▶ _What is required_: The following data has a line with "camera: 160 degrees right, 10 degrees down" and a line with "green cylinder [631,293,667,342] -> none". Write out exactly those lines and all the lines between them.

*** Dataset entries

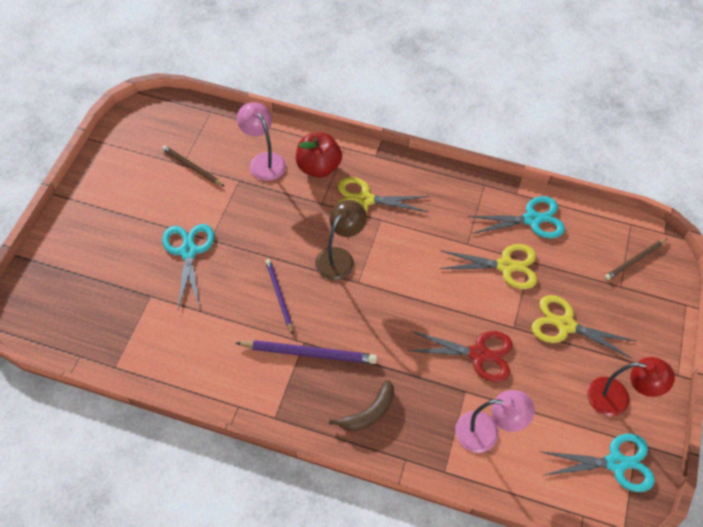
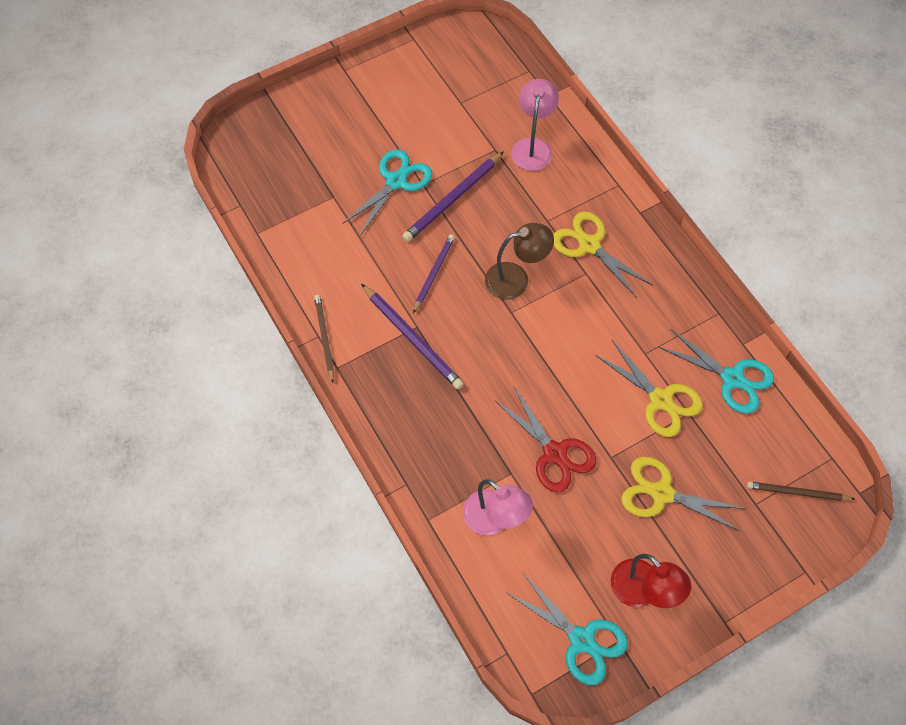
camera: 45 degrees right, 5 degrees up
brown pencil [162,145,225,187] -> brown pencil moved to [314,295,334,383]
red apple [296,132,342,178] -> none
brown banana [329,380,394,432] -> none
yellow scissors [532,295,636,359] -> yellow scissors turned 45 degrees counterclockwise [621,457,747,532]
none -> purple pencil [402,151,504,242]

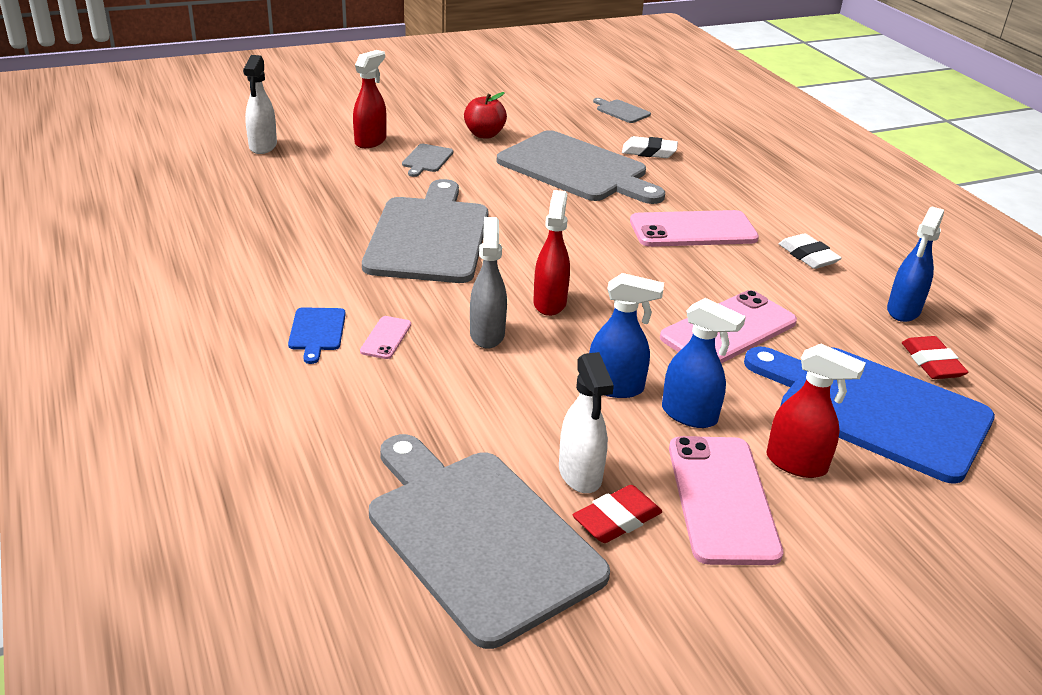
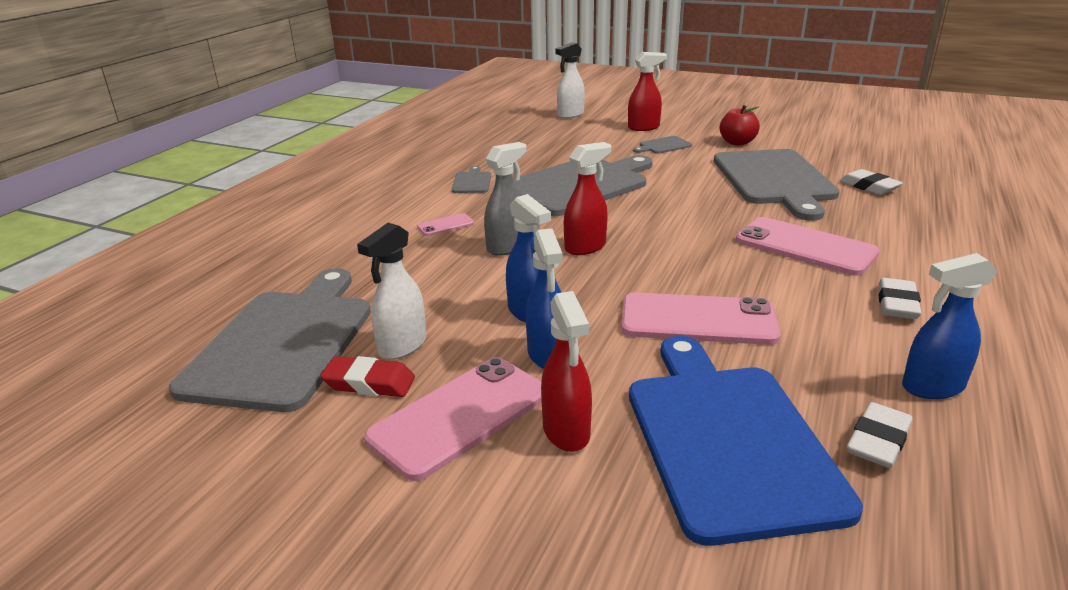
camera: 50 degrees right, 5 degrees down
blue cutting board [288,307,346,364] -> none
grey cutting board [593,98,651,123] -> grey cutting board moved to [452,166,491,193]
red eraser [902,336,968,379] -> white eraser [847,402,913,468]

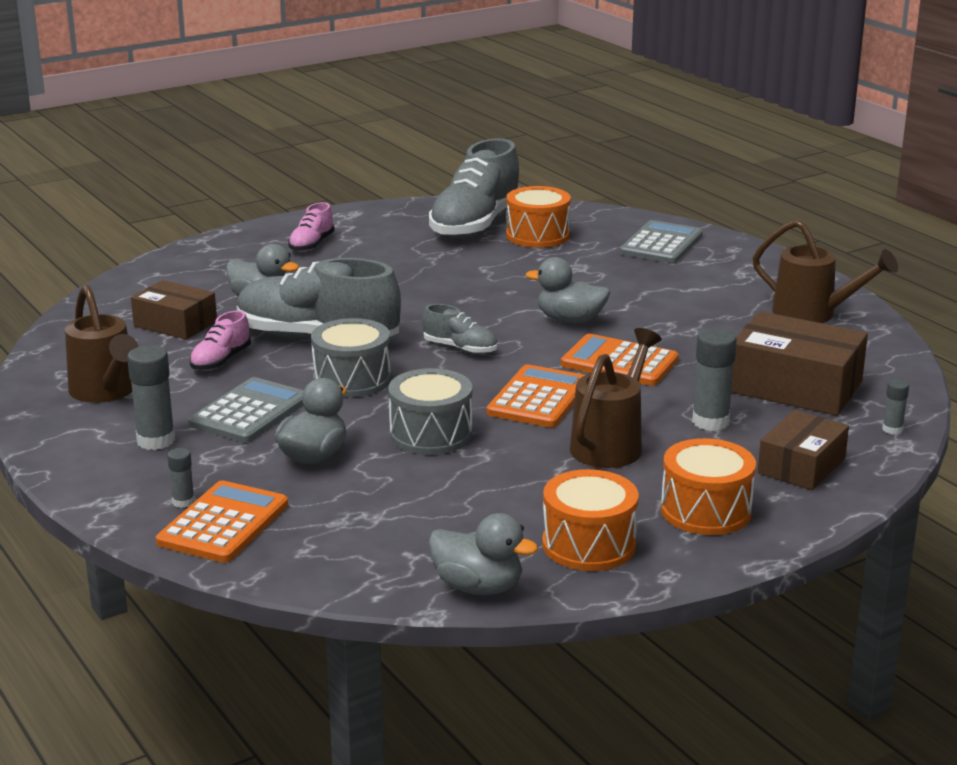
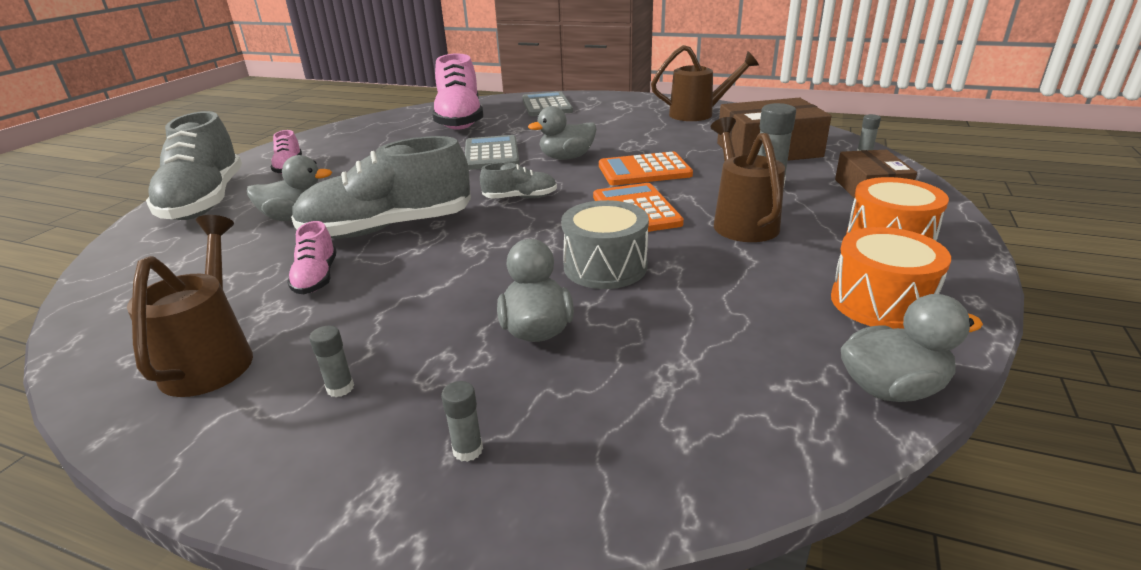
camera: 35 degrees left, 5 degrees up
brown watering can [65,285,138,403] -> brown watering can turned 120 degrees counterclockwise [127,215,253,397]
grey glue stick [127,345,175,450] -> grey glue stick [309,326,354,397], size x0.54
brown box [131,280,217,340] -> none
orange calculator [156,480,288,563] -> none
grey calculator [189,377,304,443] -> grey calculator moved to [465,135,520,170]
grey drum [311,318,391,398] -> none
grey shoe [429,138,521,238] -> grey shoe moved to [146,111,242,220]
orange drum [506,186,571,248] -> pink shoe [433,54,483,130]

******
*** Dataset entries

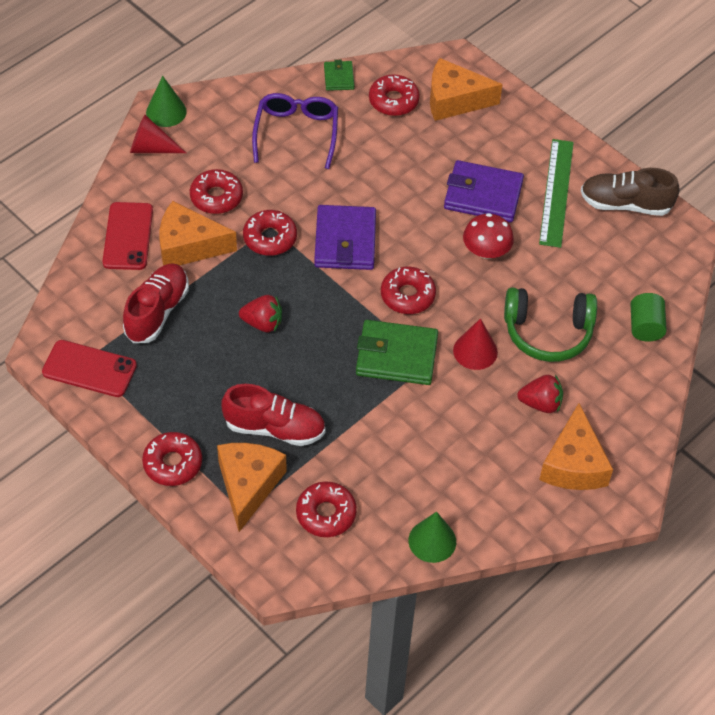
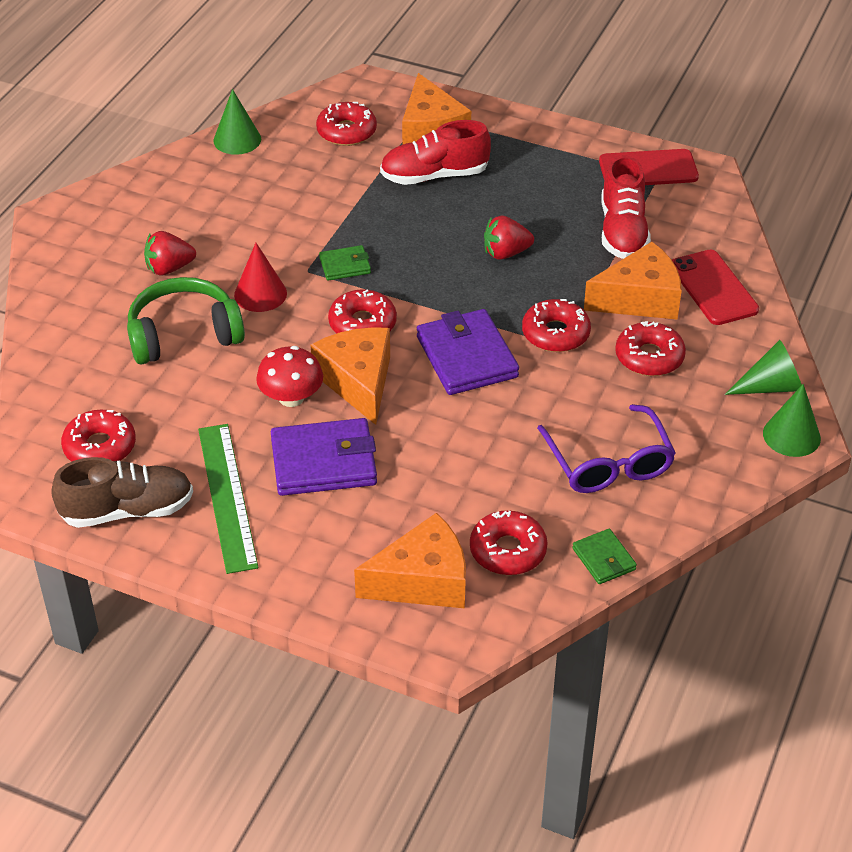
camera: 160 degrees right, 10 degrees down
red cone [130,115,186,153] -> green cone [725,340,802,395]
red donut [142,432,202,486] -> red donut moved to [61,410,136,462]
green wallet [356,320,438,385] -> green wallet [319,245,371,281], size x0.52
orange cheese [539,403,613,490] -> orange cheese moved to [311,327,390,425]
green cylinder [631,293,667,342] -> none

******
*** Dataset entries

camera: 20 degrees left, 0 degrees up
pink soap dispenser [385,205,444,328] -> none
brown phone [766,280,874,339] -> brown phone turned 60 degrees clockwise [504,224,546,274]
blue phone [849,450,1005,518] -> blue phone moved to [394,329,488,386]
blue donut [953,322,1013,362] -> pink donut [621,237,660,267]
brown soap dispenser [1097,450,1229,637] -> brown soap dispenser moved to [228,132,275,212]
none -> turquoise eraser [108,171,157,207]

******

▶ _The completed task_:
camera: 160 degrees right, 10 degrees down
red cone [130,115,186,153] -> green cone [725,340,802,395]
red donut [142,432,202,486] -> red donut moved to [61,410,136,462]
green wallet [356,320,438,385] -> green wallet [319,245,371,281], size x0.52
orange cheese [539,403,613,490] -> orange cheese moved to [311,327,390,425]
green cylinder [631,293,667,342] -> none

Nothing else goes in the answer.